### Activity
Your task is to copy the data exactly while leaving out every picture.

(Entries taken from a collection)
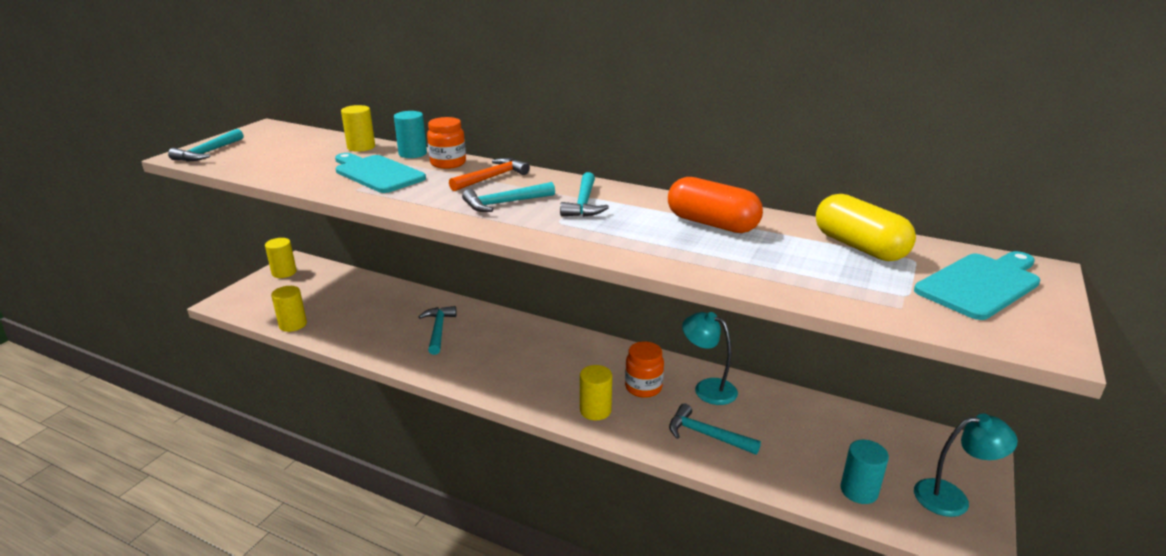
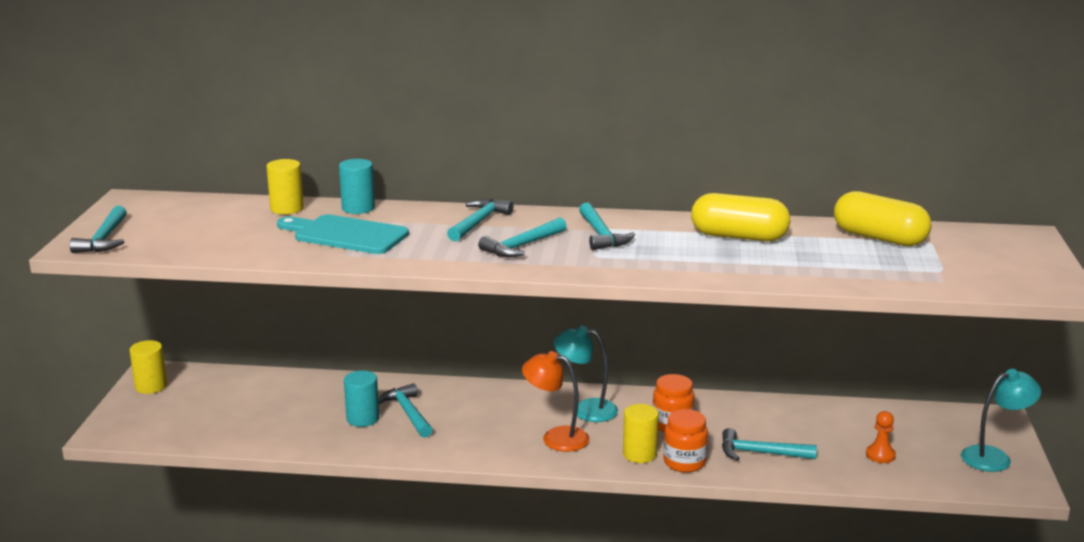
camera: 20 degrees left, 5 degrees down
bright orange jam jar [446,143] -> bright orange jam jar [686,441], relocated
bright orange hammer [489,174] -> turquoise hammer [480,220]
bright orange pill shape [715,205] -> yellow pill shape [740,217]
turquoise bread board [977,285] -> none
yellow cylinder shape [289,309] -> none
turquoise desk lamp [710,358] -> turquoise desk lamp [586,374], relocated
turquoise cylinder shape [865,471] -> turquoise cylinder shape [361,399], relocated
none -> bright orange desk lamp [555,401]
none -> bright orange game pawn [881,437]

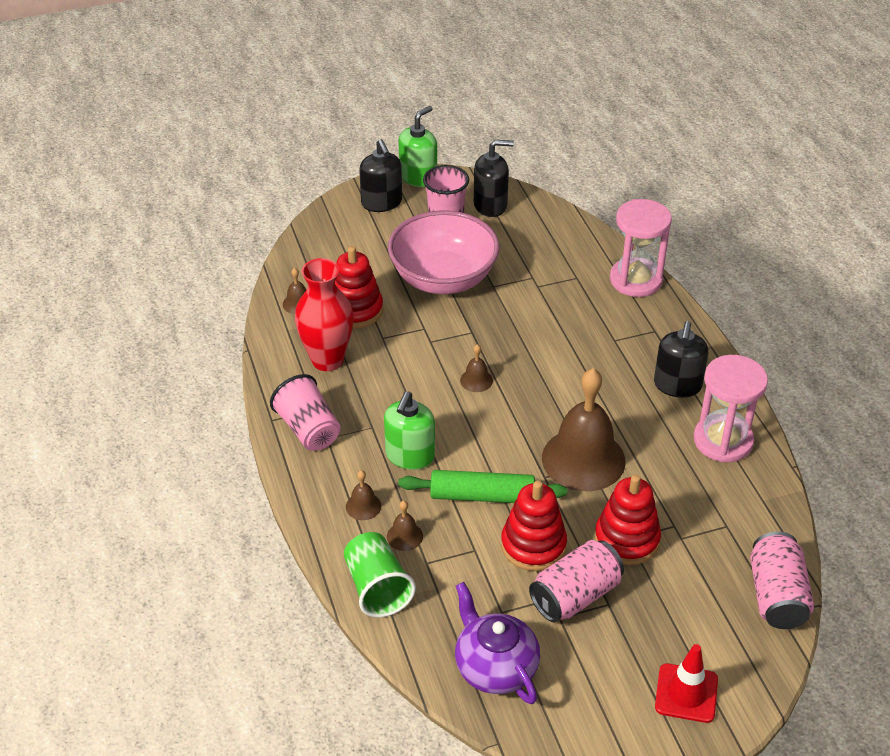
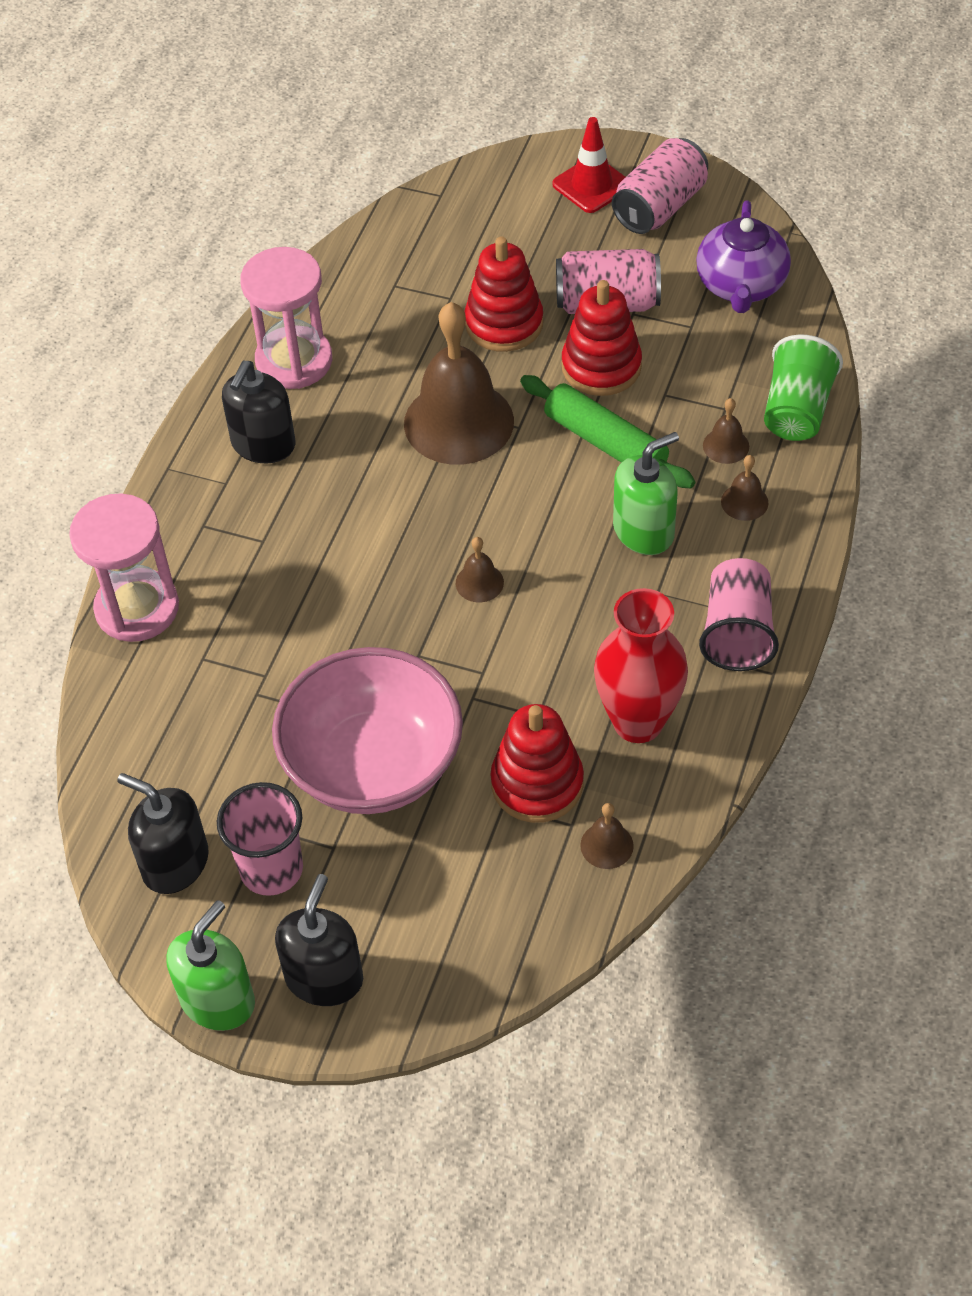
camera: 140 degrees left, 10 degrees up
leaf-green soap dispenser [418,146] -> leaf-green soap dispenser [210,965], 135 degrees clockwise
jet-black soap dispenser [681,359] -> jet-black soap dispenser [258,412], 150 degrees clockwise
pink soda can [782,580] -> pink soda can [660,186], relocated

### Solution for this task
camera: 20 degrees left, 5 degrees down
bright orange jam jar [446,143] -> bright orange jam jar [686,441], relocated
bright orange hammer [489,174] -> turquoise hammer [480,220]
bright orange pill shape [715,205] -> yellow pill shape [740,217]
turquoise bread board [977,285] -> none
yellow cylinder shape [289,309] -> none
turquoise desk lamp [710,358] -> turquoise desk lamp [586,374], relocated
turquoise cylinder shape [865,471] -> turquoise cylinder shape [361,399], relocated
none -> bright orange desk lamp [555,401]
none -> bright orange game pawn [881,437]

camera: 140 degrees left, 10 degrees up
leaf-green soap dispenser [418,146] -> leaf-green soap dispenser [210,965], 135 degrees clockwise
jet-black soap dispenser [681,359] -> jet-black soap dispenser [258,412], 150 degrees clockwise
pink soda can [782,580] -> pink soda can [660,186], relocated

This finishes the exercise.